→ **Action item**
Please set down every entry below exactly as given.
-- Excerpted records follows --
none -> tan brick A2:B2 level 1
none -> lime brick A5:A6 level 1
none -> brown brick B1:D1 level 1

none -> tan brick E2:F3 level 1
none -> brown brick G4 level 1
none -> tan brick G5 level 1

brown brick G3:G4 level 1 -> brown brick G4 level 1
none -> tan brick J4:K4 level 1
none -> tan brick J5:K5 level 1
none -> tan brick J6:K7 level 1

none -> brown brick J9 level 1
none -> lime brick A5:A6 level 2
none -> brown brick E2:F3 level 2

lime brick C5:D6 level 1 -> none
-- Excerpted records concluded --
→ **Response to this exercise**
none -> tan brick A2:B2 level 1
none -> lime brick A5:A6 level 1
none -> brown brick B1:D1 level 1

none -> tan brick E2:F3 level 1
none -> brown brick G4 level 1
none -> tan brick G5 level 1

brown brick G3:G4 level 1 -> brown brick G4 level 1
none -> tan brick J4:K4 level 1
none -> tan brick J5:K5 level 1
none -> tan brick J6:K7 level 1

none -> brown brick J9 level 1
none -> lime brick A5:A6 level 2
none -> brown brick E2:F3 level 2

lime brick C5:D6 level 1 -> none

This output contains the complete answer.